═══ RAW DATA ═══

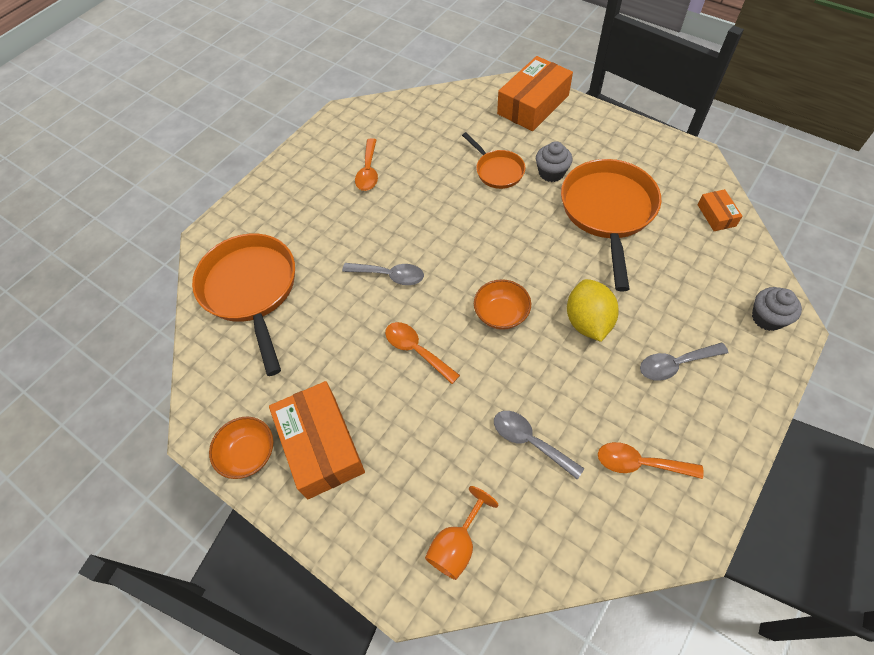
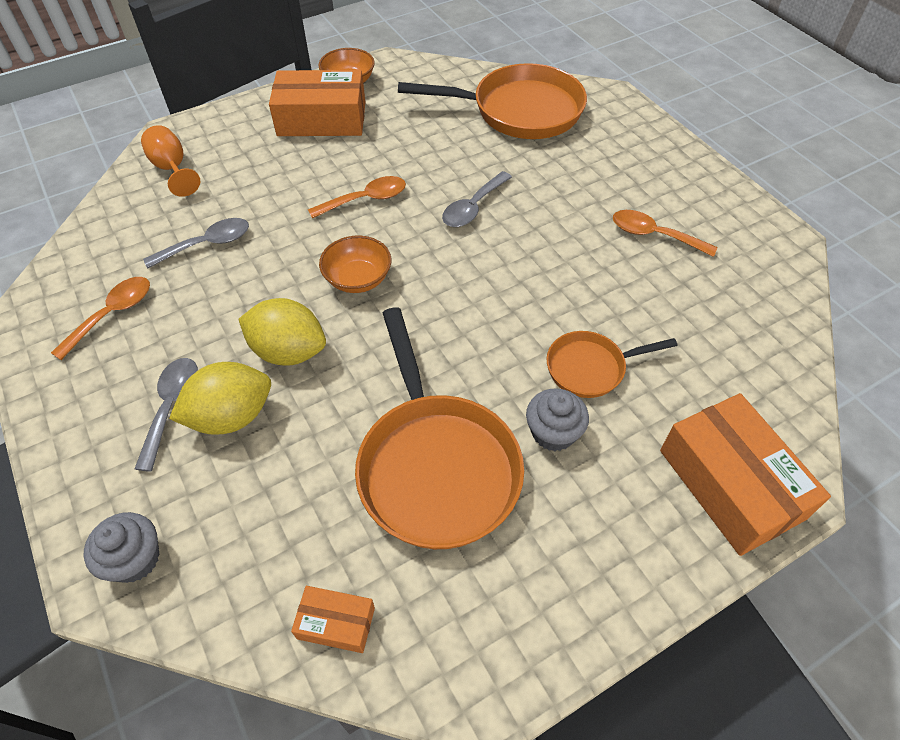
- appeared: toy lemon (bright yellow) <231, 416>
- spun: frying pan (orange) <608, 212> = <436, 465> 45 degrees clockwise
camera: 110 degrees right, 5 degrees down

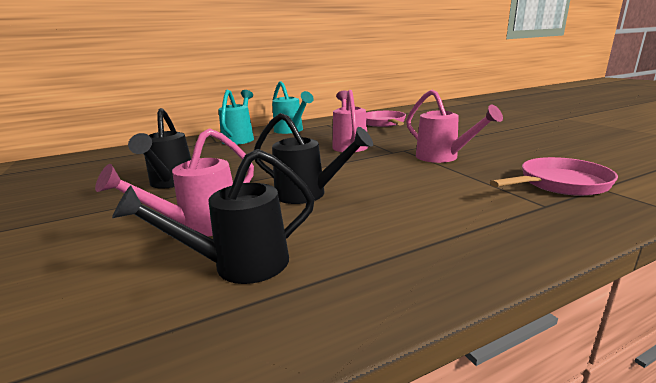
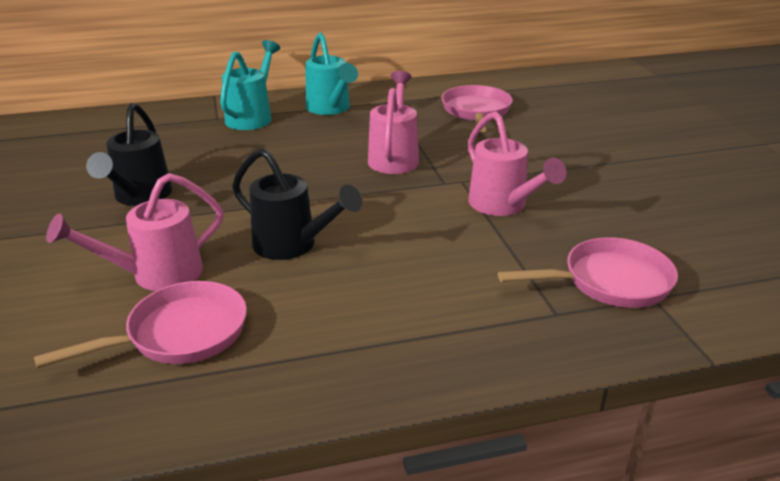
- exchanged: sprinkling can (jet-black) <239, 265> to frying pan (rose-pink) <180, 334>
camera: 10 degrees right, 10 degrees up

═══

### WHAT TO WORK ON
The entire listing above is to be copied exactly, with all pictures omitted.

### TASK ANSWER
- appeared: toy lemon (bright yellow) <231, 416>
- spun: frying pan (orange) <608, 212> = <436, 465> 45 degrees clockwise
camera: 110 degrees right, 5 degrees down

- exchanged: sprinkling can (jet-black) <239, 265> to frying pan (rose-pink) <180, 334>
camera: 10 degrees right, 10 degrees up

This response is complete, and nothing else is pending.